— What you will do —
Nothing but the lines below from the one holding "blue capsule: 3 -> 4" up to and including the one holding "turquoise lamp: 5 -> 3" should be copied, exactly and without pictures.

───── Exercise input ─────

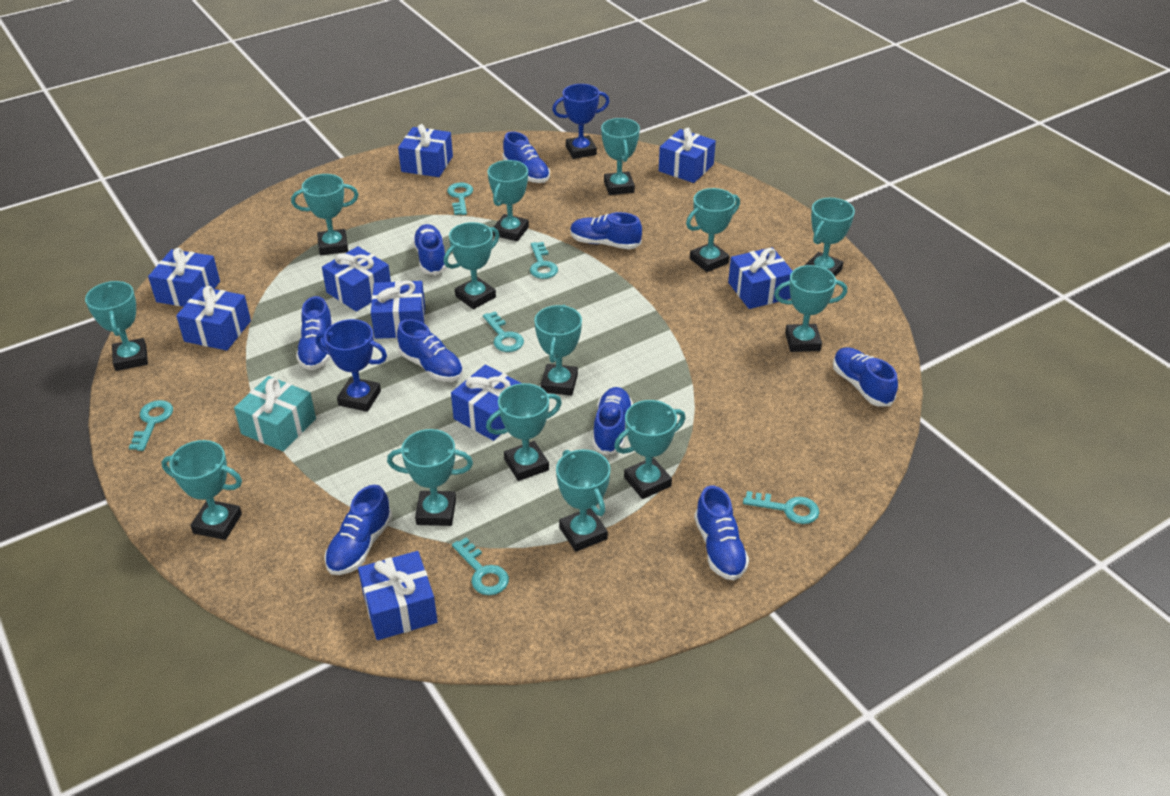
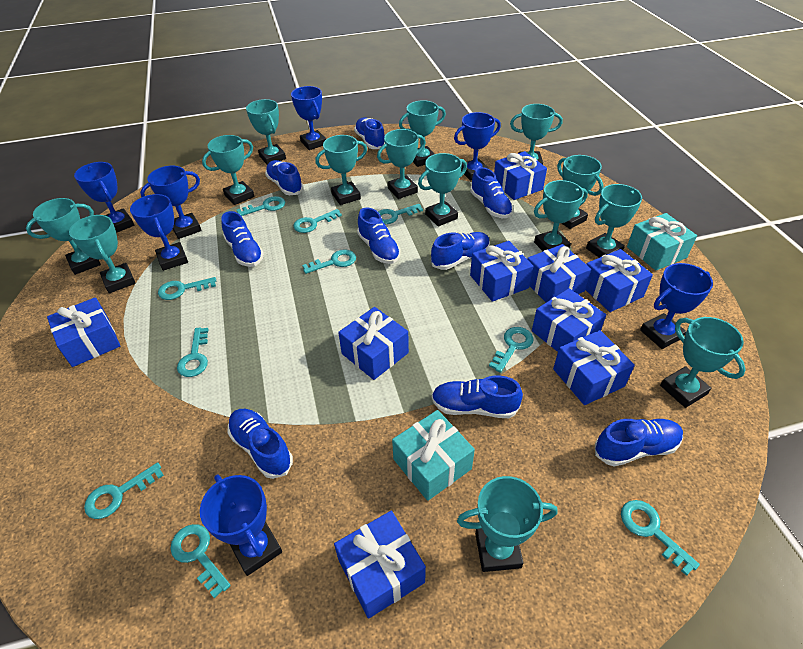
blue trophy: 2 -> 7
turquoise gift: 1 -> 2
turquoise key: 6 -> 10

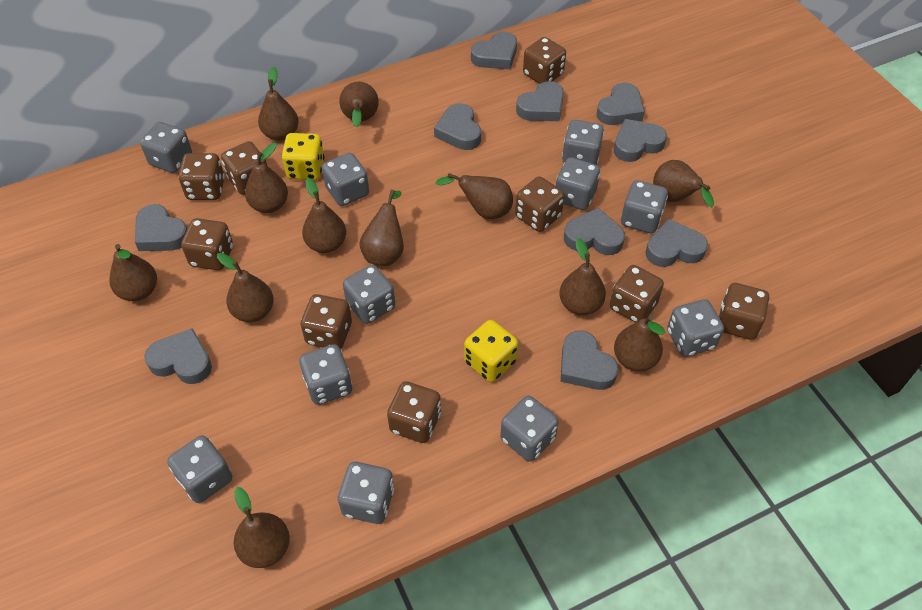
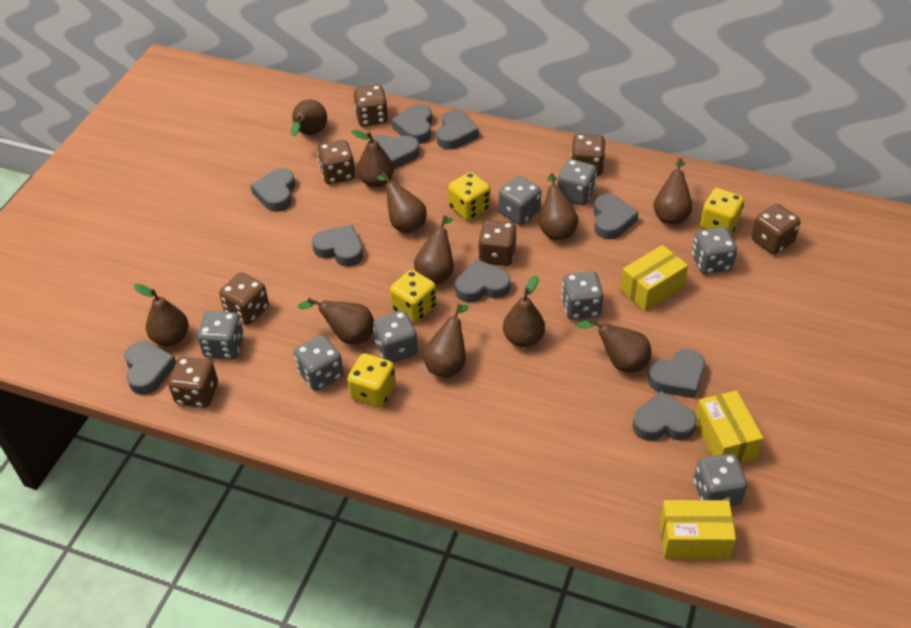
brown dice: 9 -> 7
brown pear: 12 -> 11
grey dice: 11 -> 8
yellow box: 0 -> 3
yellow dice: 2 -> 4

─────
───── Exercise input ─────

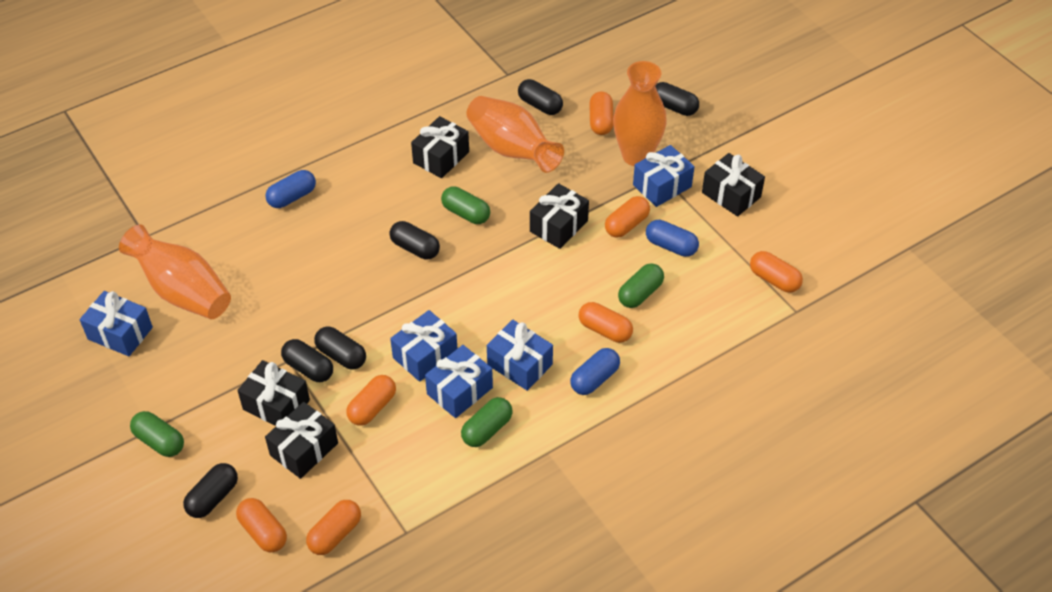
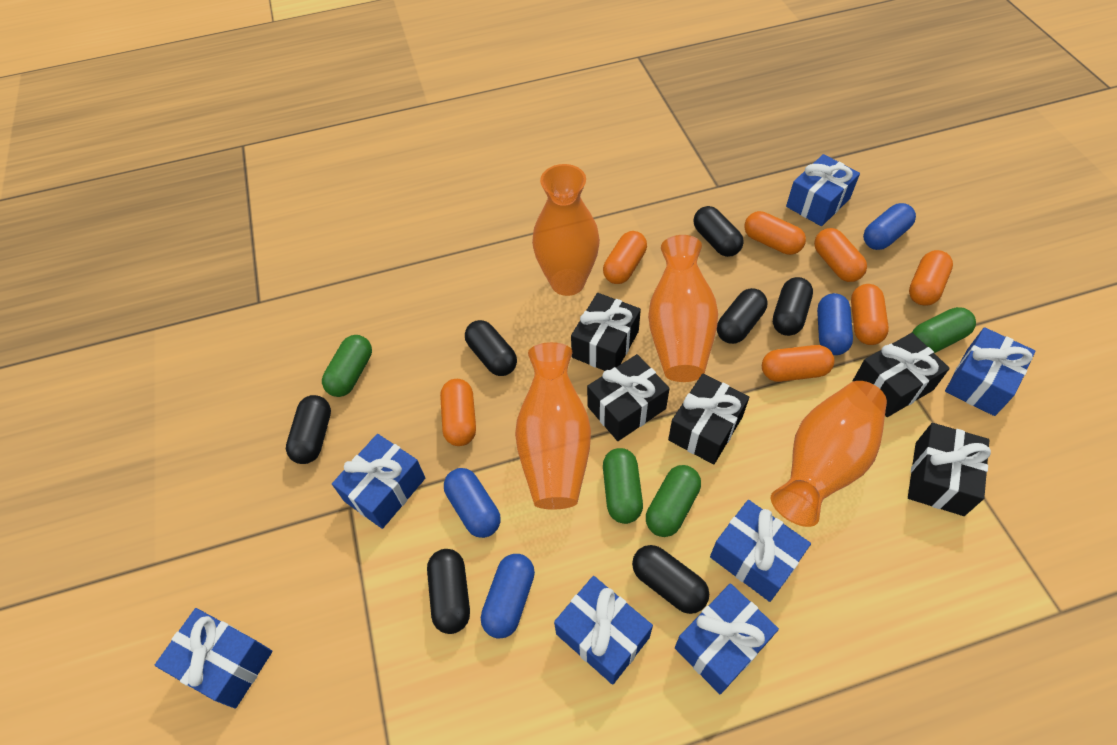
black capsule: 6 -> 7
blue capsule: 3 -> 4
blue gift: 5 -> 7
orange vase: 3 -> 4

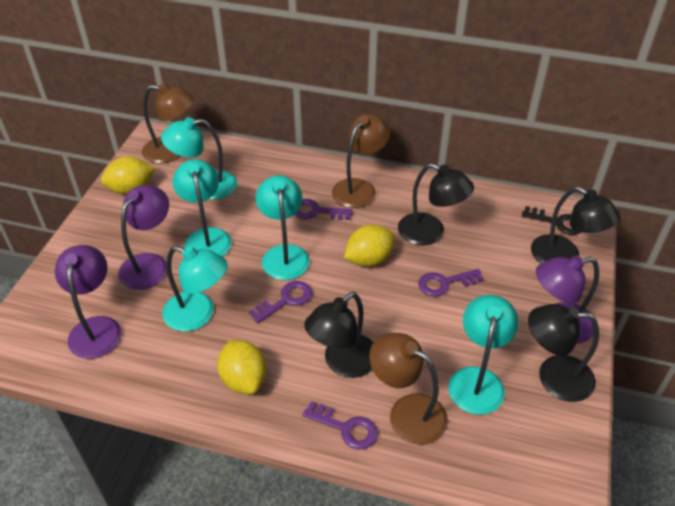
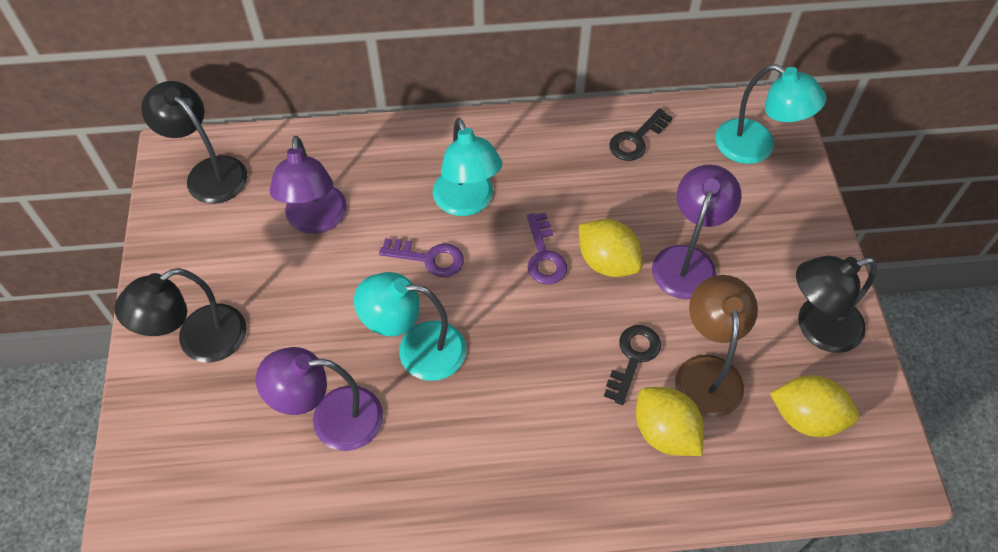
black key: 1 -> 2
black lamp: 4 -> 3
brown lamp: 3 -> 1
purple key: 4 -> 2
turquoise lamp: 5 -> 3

─────

— Written response —
blue capsule: 3 -> 4
blue gift: 5 -> 7
orange vase: 3 -> 4

black key: 1 -> 2
black lamp: 4 -> 3
brown lamp: 3 -> 1
purple key: 4 -> 2
turquoise lamp: 5 -> 3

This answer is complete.